What you need to do —
From the entries below, extract every line that includes the word "STEPPER".

⁂

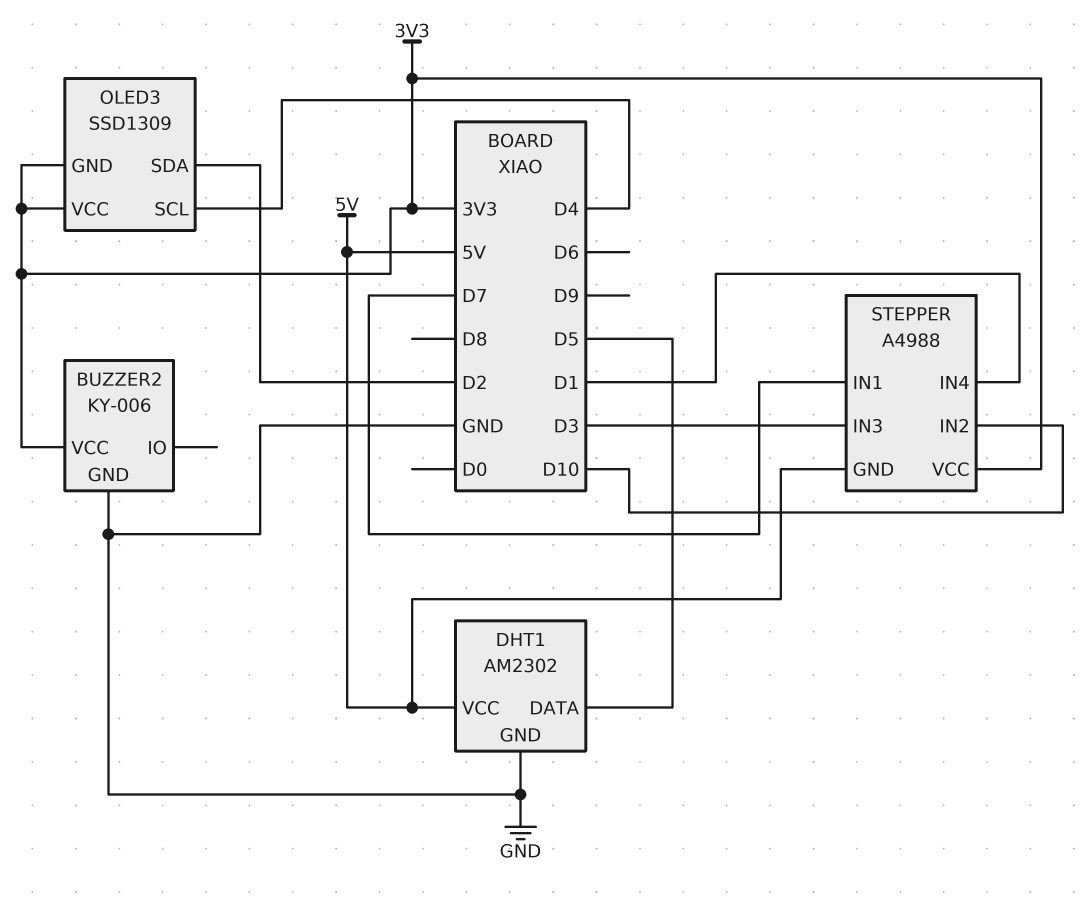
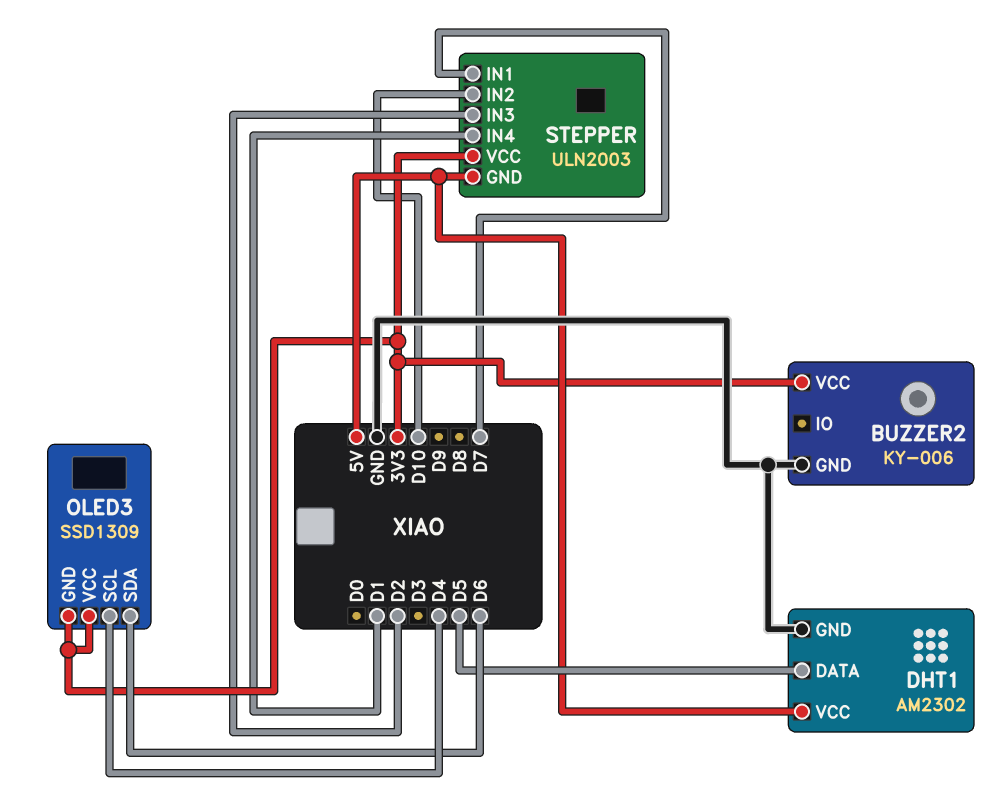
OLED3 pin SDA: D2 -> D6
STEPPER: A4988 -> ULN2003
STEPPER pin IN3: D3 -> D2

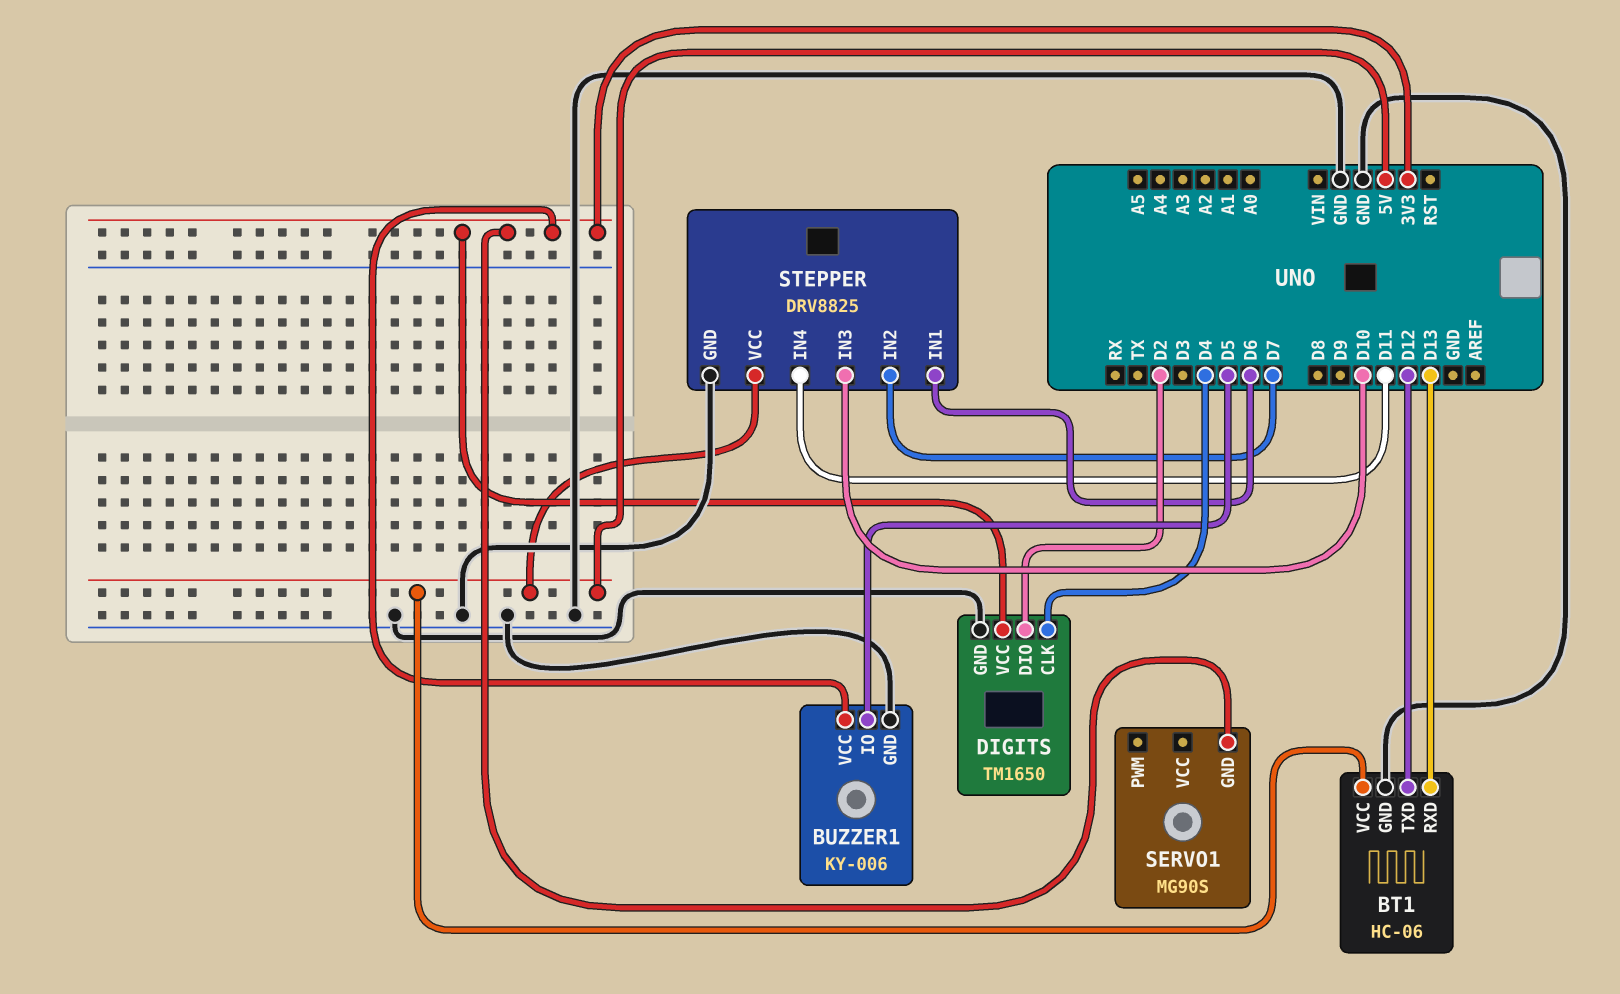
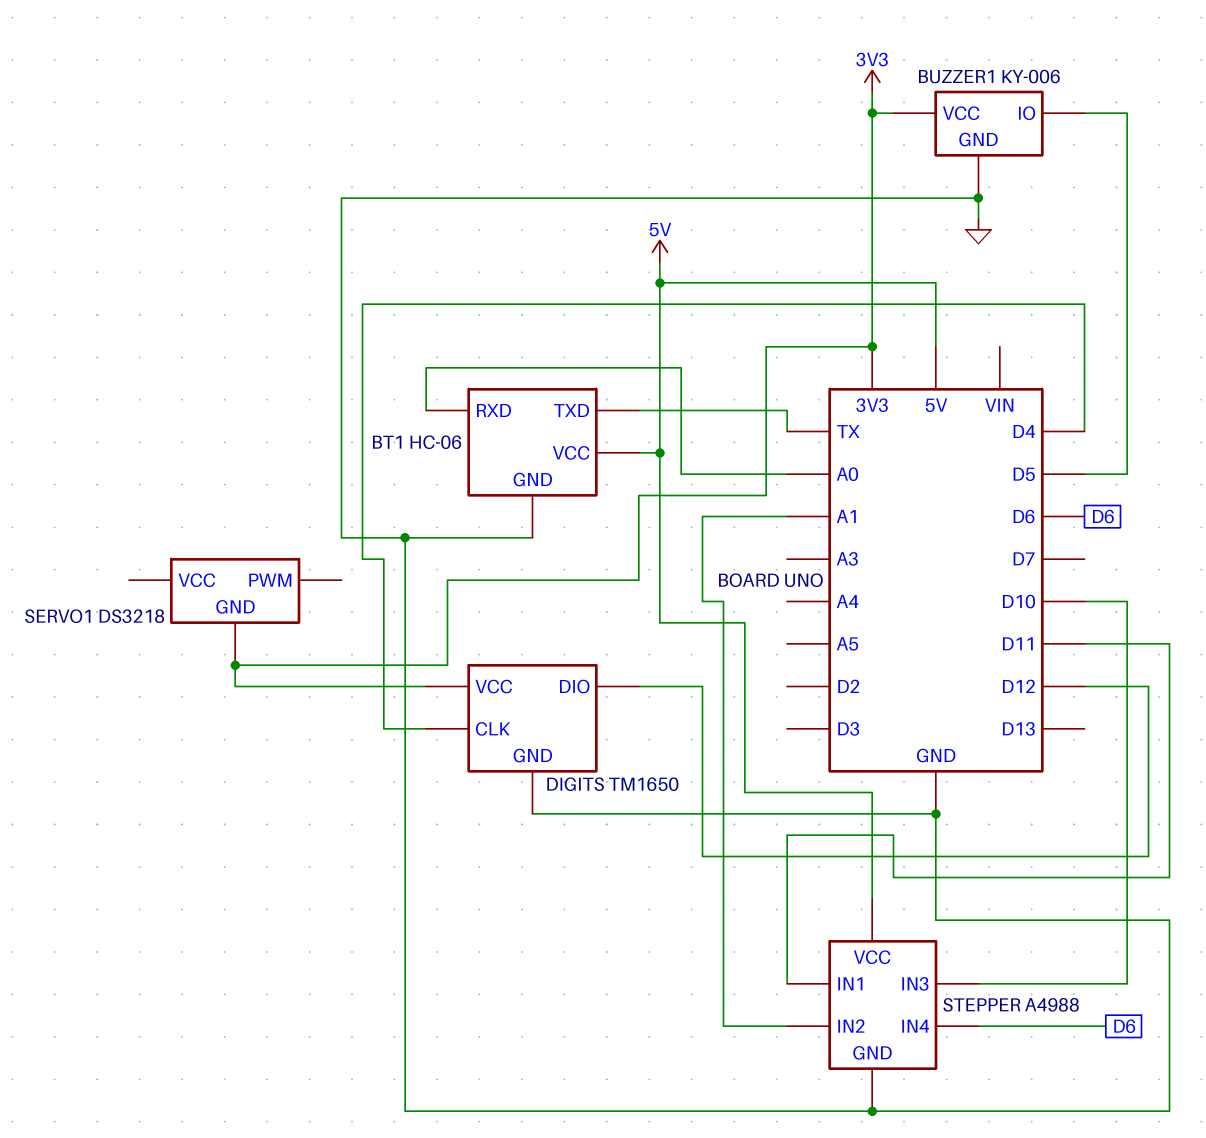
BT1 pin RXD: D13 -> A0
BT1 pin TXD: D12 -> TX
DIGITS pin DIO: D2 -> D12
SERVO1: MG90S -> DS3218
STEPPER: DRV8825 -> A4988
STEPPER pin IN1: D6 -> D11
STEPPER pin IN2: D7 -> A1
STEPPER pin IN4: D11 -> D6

⁂

Task response —
STEPPER: A4988 -> ULN2003
STEPPER pin IN3: D3 -> D2
STEPPER: DRV8825 -> A4988
STEPPER pin IN1: D6 -> D11
STEPPER pin IN2: D7 -> A1
STEPPER pin IN4: D11 -> D6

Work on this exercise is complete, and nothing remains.